### [Instructions for the task]
An exact copy of every record below is required, with the pictures left out.

### [Extracted entries]
_____
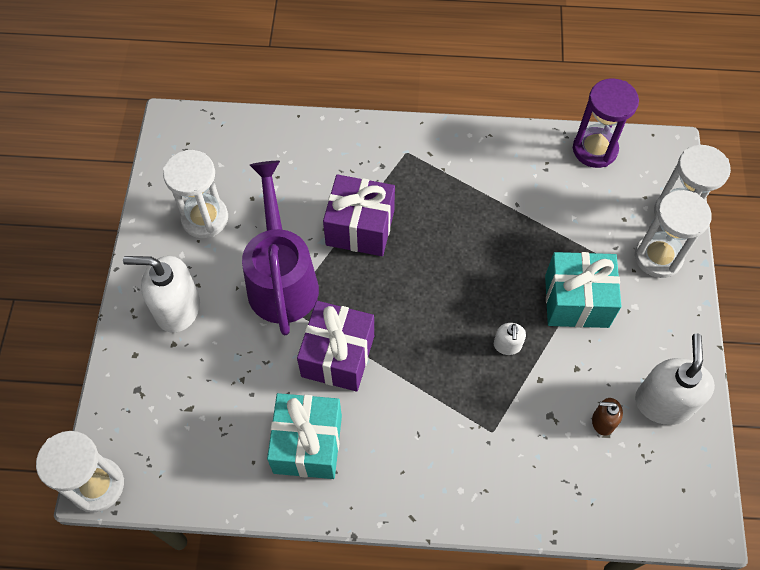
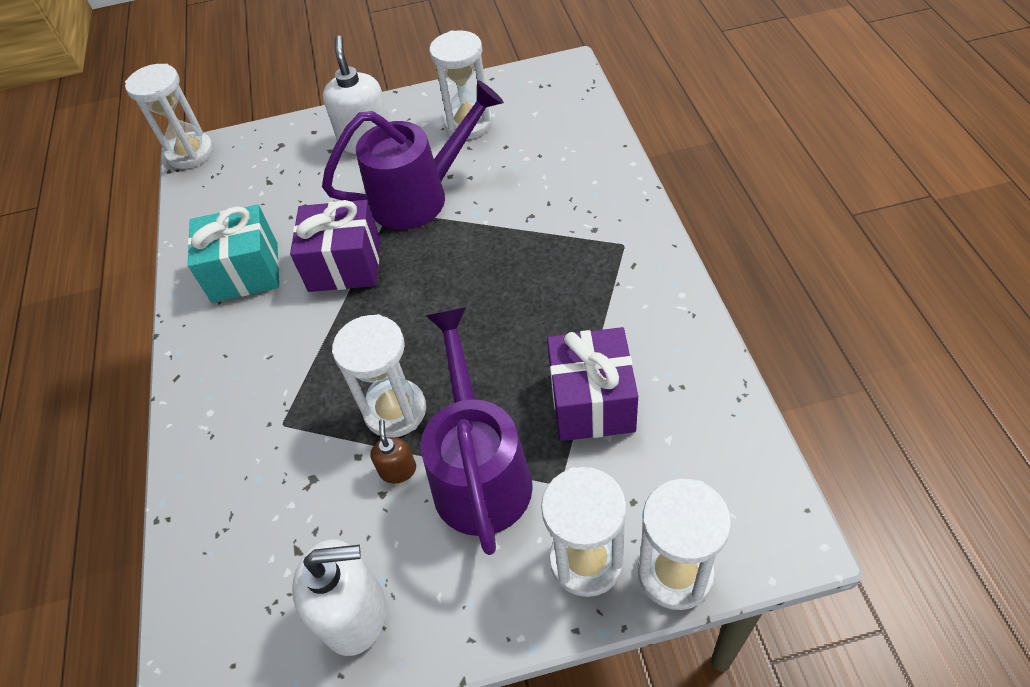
camera: 80 degrees right, 10 degrees down
(360, 227) = (504, 235): purple gift -> purple gift (592, 402)
(507, 345) = (395, 410): white soap dispenser -> white hourglass
(576, 301) = (479, 471): turquoise gift -> purple watering can
(594, 149) = (735, 437): purple hourglass -> none
(603, 421) = (314, 541): brown soap dispenser -> brown soap dispenser (398, 470)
_____
### [Expected output]
camera: 80 degrees right, 10 degrees down
(360, 227) = (504, 235): purple gift -> purple gift (592, 402)
(507, 345) = (395, 410): white soap dispenser -> white hourglass
(576, 301) = (479, 471): turquoise gift -> purple watering can
(594, 149) = (735, 437): purple hourglass -> none
(603, 421) = (314, 541): brown soap dispenser -> brown soap dispenser (398, 470)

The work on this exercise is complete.